Task details: Write out the line that contains "red circle: (66, 396) -> (38, 366), moved", then every following line to the end of the records below, with no other lines and no changes.

Provided entries:
• • • • •

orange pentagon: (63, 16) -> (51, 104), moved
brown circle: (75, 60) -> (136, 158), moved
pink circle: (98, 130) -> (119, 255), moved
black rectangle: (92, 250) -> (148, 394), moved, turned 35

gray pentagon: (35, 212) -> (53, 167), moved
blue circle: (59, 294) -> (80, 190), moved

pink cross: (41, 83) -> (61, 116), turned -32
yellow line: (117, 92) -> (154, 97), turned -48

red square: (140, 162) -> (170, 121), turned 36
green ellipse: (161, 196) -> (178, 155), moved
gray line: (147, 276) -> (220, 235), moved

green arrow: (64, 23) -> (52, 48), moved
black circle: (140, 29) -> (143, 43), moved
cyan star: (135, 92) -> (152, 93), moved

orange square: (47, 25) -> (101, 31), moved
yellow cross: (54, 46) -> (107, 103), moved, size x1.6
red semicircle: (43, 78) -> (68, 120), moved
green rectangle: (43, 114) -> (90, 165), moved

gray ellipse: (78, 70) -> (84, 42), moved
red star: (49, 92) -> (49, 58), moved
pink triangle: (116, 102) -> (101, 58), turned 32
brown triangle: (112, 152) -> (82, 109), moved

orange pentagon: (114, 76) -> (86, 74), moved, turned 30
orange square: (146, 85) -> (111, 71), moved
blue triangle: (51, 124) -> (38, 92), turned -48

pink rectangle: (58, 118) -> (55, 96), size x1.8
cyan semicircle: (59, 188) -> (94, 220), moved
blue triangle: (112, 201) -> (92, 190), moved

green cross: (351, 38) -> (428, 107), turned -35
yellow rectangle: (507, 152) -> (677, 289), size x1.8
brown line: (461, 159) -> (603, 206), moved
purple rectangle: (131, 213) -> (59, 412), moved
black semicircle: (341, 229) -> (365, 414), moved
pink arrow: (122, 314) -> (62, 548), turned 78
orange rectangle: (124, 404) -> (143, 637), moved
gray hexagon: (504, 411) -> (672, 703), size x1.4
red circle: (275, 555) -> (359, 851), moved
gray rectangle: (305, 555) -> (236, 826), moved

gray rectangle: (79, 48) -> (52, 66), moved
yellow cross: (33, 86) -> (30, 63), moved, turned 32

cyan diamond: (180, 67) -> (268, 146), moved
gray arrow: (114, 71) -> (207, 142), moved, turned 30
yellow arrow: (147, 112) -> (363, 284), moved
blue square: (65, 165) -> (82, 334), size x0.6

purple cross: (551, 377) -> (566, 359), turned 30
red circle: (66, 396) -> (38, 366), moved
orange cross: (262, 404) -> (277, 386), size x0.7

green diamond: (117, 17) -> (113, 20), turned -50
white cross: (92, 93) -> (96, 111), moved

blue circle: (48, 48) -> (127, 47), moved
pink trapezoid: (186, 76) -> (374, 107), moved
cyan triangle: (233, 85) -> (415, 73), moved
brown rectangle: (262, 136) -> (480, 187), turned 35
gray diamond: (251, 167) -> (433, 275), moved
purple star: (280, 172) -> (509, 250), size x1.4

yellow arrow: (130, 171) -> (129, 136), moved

• • • • •

Task result:
red circle: (66, 396) -> (38, 366), moved
orange cross: (262, 404) -> (277, 386), size x0.7

green diamond: (117, 17) -> (113, 20), turned -50
white cross: (92, 93) -> (96, 111), moved

blue circle: (48, 48) -> (127, 47), moved
pink trapezoid: (186, 76) -> (374, 107), moved
cyan triangle: (233, 85) -> (415, 73), moved
brown rectangle: (262, 136) -> (480, 187), turned 35
gray diamond: (251, 167) -> (433, 275), moved
purple star: (280, 172) -> (509, 250), size x1.4

yellow arrow: (130, 171) -> (129, 136), moved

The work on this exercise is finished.